=== THE DATA ===
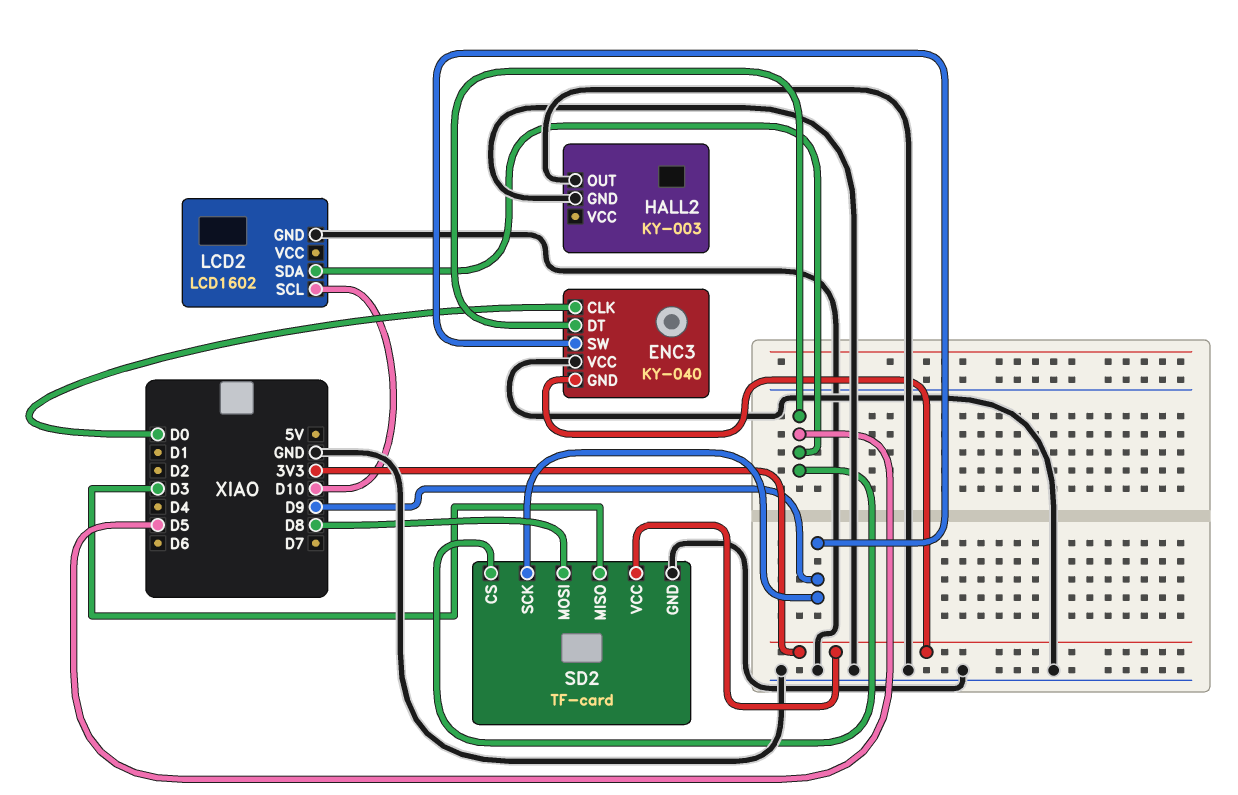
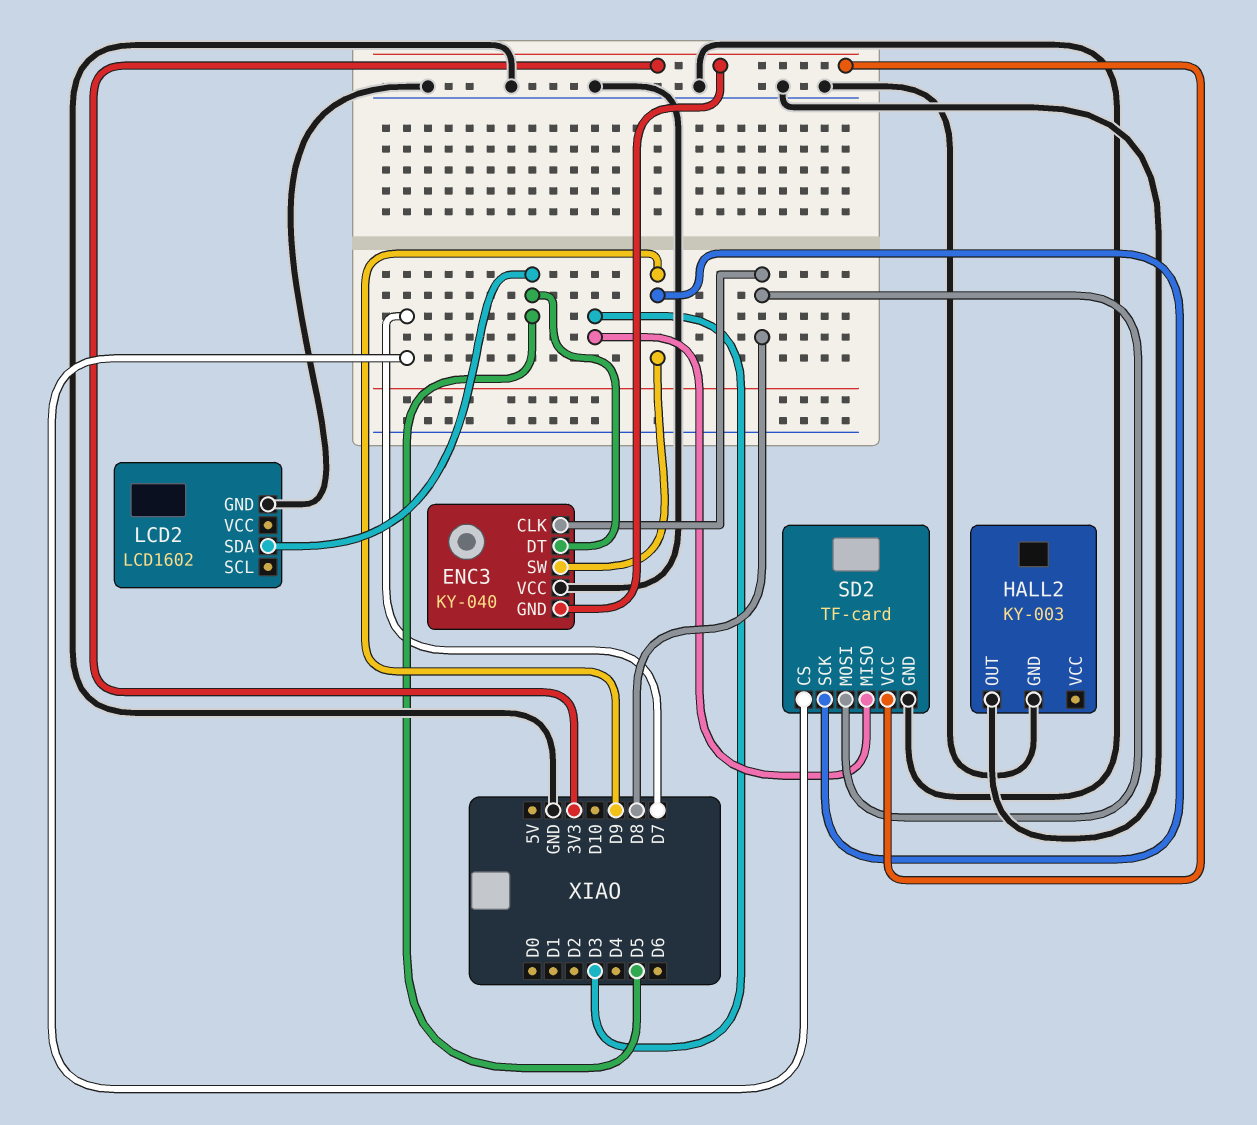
ENC3 pin CLK: D0 -> D8
LCD2 pin SCL: D10 -> none
SD2 pin CS: D5 -> D7

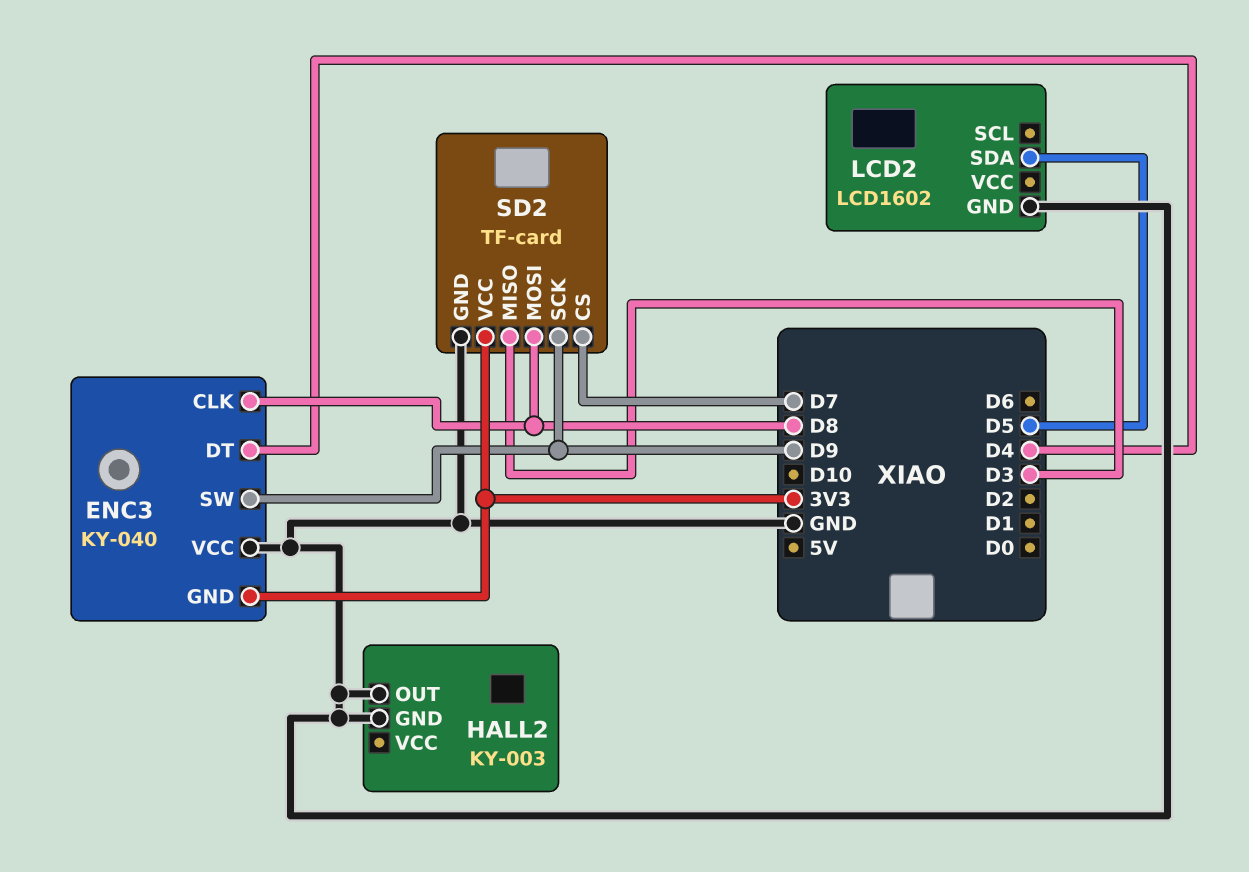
ENC3 pin DT: D5 -> D4

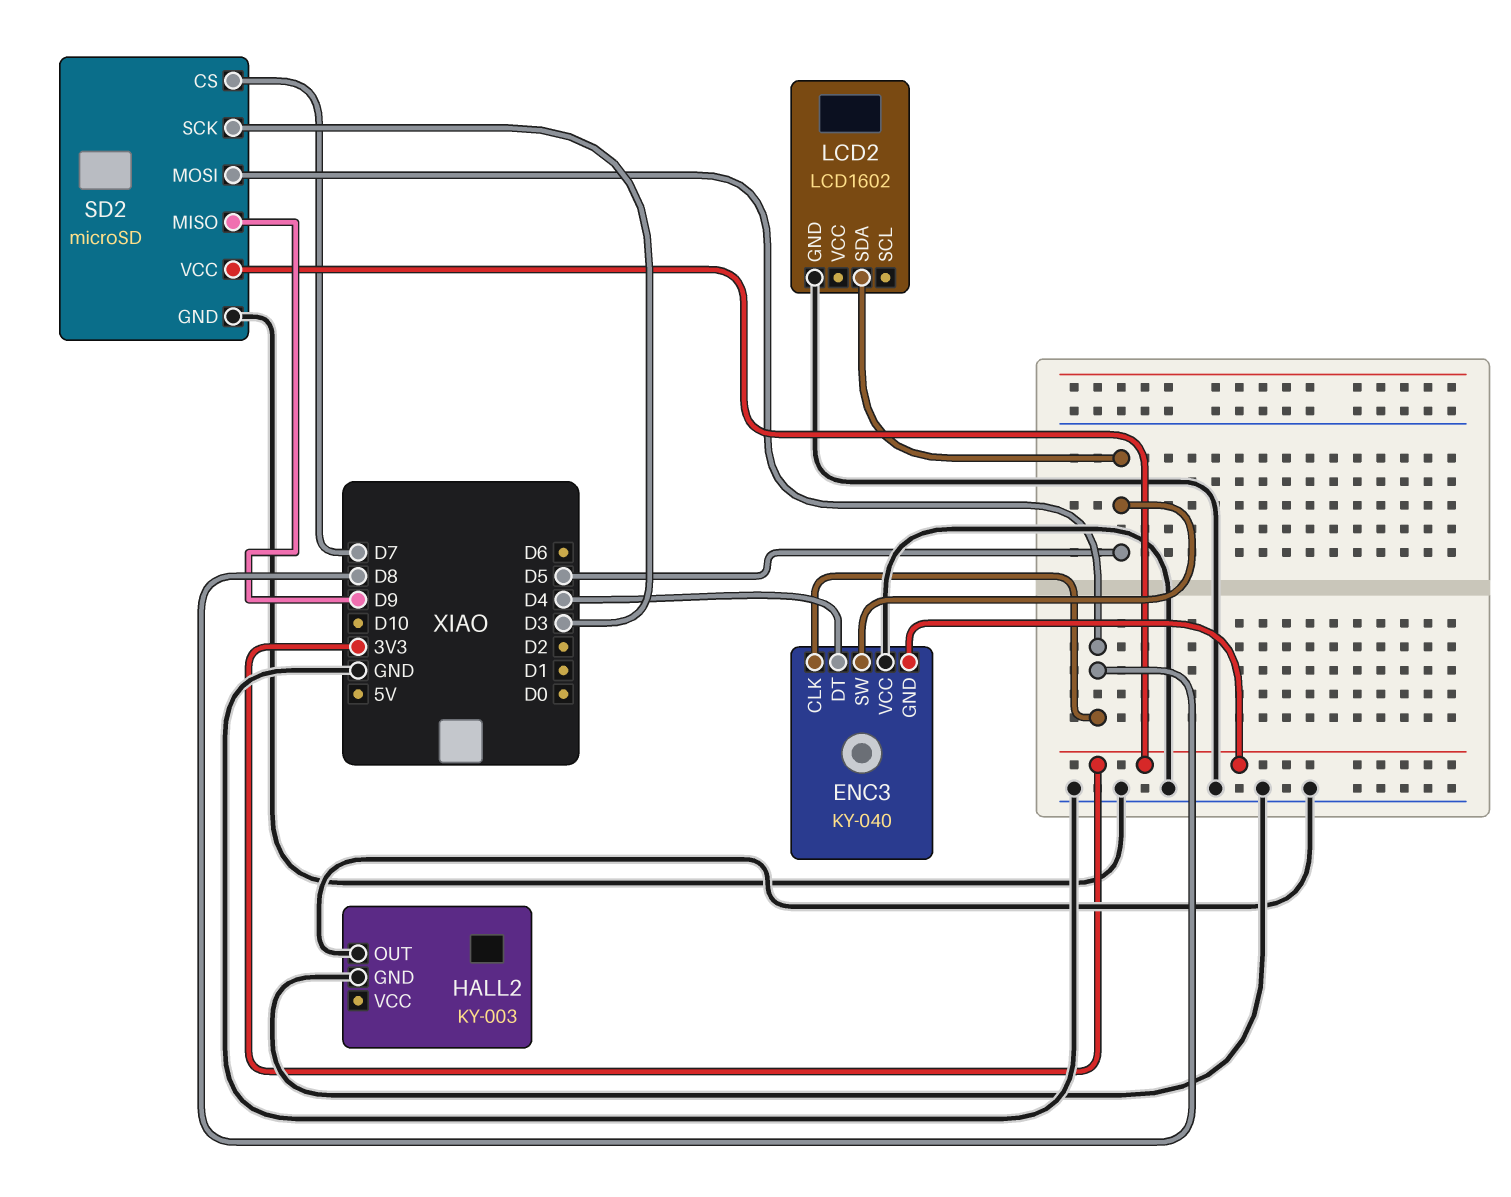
ENC3 pin SW: D9 -> D5
SD2: TF-card -> microSD
SD2 pin MISO: D3 -> D9
SD2 pin SCK: D9 -> D3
===
Your answer must be the lines from the one containing "SD2: TF-card -> microSD" through the last line of the entries, copied exactly, with no other lines.

SD2: TF-card -> microSD
SD2 pin MISO: D3 -> D9
SD2 pin SCK: D9 -> D3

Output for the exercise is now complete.